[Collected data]
◇ ◇ ◇

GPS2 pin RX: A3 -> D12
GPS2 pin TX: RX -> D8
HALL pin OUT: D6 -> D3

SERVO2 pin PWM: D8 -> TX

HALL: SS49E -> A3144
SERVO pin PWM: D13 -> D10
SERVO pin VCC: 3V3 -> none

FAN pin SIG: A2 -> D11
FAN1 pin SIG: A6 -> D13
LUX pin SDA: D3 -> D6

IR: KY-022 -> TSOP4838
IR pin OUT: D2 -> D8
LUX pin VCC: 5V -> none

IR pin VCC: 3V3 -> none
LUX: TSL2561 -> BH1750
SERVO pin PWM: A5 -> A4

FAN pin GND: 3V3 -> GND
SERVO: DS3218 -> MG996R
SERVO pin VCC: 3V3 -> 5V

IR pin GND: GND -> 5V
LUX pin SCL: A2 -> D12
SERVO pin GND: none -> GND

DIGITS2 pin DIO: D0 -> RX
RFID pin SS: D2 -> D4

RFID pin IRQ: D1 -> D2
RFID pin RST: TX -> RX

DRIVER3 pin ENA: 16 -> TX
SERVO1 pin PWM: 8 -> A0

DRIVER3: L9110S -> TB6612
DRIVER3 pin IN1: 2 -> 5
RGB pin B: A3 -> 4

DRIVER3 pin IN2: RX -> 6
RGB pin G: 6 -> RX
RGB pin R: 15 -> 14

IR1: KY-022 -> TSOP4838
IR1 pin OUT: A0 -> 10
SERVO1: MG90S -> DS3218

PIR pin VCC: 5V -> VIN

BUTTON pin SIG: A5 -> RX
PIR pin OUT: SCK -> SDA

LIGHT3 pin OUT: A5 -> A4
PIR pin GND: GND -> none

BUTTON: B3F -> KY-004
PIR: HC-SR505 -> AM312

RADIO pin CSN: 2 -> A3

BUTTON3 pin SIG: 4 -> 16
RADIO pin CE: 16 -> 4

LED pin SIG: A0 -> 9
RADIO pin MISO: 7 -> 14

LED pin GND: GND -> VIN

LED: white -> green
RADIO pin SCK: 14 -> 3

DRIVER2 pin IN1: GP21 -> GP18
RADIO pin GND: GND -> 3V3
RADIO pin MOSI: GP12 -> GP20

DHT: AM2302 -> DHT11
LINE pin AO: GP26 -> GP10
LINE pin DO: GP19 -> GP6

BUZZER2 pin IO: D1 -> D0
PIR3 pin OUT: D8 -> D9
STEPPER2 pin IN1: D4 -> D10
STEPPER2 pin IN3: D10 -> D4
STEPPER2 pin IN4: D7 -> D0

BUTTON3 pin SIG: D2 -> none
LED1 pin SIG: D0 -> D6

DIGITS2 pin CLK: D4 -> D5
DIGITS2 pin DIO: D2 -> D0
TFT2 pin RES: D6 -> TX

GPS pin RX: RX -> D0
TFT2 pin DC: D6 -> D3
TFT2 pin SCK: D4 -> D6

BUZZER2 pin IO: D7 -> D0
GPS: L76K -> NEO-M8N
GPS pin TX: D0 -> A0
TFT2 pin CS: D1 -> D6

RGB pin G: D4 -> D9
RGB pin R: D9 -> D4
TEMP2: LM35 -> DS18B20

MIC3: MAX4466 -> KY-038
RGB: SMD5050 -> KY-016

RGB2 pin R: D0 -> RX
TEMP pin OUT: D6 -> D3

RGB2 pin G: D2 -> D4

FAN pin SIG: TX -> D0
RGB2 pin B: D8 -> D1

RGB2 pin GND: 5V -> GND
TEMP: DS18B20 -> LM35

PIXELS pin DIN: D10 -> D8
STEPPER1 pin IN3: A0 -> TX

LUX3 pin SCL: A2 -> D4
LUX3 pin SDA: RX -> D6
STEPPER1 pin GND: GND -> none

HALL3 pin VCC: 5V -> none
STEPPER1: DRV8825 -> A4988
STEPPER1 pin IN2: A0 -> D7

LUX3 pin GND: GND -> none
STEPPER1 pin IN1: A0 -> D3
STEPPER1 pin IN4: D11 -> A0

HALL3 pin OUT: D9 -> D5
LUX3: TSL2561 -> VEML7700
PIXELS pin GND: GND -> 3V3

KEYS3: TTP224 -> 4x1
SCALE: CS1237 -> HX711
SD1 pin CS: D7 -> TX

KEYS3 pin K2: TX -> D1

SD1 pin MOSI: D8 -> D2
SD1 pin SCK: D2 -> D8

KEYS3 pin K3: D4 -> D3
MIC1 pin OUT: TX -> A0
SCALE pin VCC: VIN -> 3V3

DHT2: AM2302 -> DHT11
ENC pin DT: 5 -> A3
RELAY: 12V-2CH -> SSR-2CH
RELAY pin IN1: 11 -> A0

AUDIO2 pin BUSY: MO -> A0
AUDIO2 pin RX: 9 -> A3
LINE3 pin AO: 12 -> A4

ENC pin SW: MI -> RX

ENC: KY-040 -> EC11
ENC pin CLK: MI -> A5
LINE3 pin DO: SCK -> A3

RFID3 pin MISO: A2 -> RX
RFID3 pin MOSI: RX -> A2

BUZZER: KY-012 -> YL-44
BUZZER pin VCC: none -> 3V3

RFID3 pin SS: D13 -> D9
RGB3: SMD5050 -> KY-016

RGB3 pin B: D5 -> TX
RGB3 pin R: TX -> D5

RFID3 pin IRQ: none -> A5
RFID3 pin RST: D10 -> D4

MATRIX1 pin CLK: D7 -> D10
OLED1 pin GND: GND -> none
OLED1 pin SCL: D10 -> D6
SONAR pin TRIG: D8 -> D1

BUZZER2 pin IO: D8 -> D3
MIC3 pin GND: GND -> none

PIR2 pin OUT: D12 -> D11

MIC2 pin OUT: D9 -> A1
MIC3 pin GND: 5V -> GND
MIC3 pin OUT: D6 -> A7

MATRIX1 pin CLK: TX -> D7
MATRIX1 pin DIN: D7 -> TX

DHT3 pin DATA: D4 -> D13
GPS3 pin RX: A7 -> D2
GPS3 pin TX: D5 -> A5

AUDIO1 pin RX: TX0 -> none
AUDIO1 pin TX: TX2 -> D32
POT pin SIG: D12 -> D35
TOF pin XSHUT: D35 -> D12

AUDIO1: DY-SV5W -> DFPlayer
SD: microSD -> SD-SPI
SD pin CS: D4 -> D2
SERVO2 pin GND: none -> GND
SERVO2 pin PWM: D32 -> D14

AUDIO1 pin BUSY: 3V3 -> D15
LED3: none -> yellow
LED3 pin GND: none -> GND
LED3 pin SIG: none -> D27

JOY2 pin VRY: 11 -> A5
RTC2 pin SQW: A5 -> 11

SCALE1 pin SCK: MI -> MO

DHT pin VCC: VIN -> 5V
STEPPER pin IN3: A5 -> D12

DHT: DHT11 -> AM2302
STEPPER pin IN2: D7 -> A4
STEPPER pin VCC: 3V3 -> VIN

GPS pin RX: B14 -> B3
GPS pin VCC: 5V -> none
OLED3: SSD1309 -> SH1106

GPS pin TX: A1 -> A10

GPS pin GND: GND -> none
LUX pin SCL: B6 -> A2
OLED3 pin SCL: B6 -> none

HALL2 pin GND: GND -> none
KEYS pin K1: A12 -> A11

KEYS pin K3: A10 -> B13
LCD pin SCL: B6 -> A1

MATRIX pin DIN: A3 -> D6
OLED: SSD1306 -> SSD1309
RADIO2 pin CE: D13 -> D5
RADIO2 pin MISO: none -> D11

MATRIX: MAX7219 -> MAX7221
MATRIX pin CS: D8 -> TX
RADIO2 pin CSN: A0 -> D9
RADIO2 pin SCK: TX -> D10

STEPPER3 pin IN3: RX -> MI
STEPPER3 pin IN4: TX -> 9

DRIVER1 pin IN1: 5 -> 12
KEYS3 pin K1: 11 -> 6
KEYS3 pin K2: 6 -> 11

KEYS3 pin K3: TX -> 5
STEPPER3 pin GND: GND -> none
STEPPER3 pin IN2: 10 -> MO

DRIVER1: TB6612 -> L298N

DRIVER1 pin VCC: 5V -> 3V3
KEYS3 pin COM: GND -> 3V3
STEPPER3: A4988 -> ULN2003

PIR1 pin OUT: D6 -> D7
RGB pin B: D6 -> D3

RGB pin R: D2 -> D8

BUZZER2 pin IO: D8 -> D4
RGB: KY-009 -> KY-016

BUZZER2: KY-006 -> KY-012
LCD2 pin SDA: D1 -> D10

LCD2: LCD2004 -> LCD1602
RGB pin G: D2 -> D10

◇ ◇ ◇

What is expected: Only the lines above from the one with "LINE3 pin AO: 12 -> A4" up to and including the one with "STEPPER3 pin IN2: 10 -> MO" should be repeated, exactly as written.

Your response:
LINE3 pin AO: 12 -> A4

ENC pin SW: MI -> RX

ENC: KY-040 -> EC11
ENC pin CLK: MI -> A5
LINE3 pin DO: SCK -> A3

RFID3 pin MISO: A2 -> RX
RFID3 pin MOSI: RX -> A2

BUZZER: KY-012 -> YL-44
BUZZER pin VCC: none -> 3V3

RFID3 pin SS: D13 -> D9
RGB3: SMD5050 -> KY-016

RGB3 pin B: D5 -> TX
RGB3 pin R: TX -> D5

RFID3 pin IRQ: none -> A5
RFID3 pin RST: D10 -> D4

MATRIX1 pin CLK: D7 -> D10
OLED1 pin GND: GND -> none
OLED1 pin SCL: D10 -> D6
SONAR pin TRIG: D8 -> D1

BUZZER2 pin IO: D8 -> D3
MIC3 pin GND: GND -> none

PIR2 pin OUT: D12 -> D11

MIC2 pin OUT: D9 -> A1
MIC3 pin GND: 5V -> GND
MIC3 pin OUT: D6 -> A7

MATRIX1 pin CLK: TX -> D7
MATRIX1 pin DIN: D7 -> TX

DHT3 pin DATA: D4 -> D13
GPS3 pin RX: A7 -> D2
GPS3 pin TX: D5 -> A5

AUDIO1 pin RX: TX0 -> none
AUDIO1 pin TX: TX2 -> D32
POT pin SIG: D12 -> D35
TOF pin XSHUT: D35 -> D12

AUDIO1: DY-SV5W -> DFPlayer
SD: microSD -> SD-SPI
SD pin CS: D4 -> D2
SERVO2 pin GND: none -> GND
SERVO2 pin PWM: D32 -> D14

AUDIO1 pin BUSY: 3V3 -> D15
LED3: none -> yellow
LED3 pin GND: none -> GND
LED3 pin SIG: none -> D27

JOY2 pin VRY: 11 -> A5
RTC2 pin SQW: A5 -> 11

SCALE1 pin SCK: MI -> MO

DHT pin VCC: VIN -> 5V
STEPPER pin IN3: A5 -> D12

DHT: DHT11 -> AM2302
STEPPER pin IN2: D7 -> A4
STEPPER pin VCC: 3V3 -> VIN

GPS pin RX: B14 -> B3
GPS pin VCC: 5V -> none
OLED3: SSD1309 -> SH1106

GPS pin TX: A1 -> A10

GPS pin GND: GND -> none
LUX pin SCL: B6 -> A2
OLED3 pin SCL: B6 -> none

HALL2 pin GND: GND -> none
KEYS pin K1: A12 -> A11

KEYS pin K3: A10 -> B13
LCD pin SCL: B6 -> A1

MATRIX pin DIN: A3 -> D6
OLED: SSD1306 -> SSD1309
RADIO2 pin CE: D13 -> D5
RADIO2 pin MISO: none -> D11

MATRIX: MAX7219 -> MAX7221
MATRIX pin CS: D8 -> TX
RADIO2 pin CSN: A0 -> D9
RADIO2 pin SCK: TX -> D10

STEPPER3 pin IN3: RX -> MI
STEPPER3 pin IN4: TX -> 9

DRIVER1 pin IN1: 5 -> 12
KEYS3 pin K1: 11 -> 6
KEYS3 pin K2: 6 -> 11

KEYS3 pin K3: TX -> 5
STEPPER3 pin GND: GND -> none
STEPPER3 pin IN2: 10 -> MO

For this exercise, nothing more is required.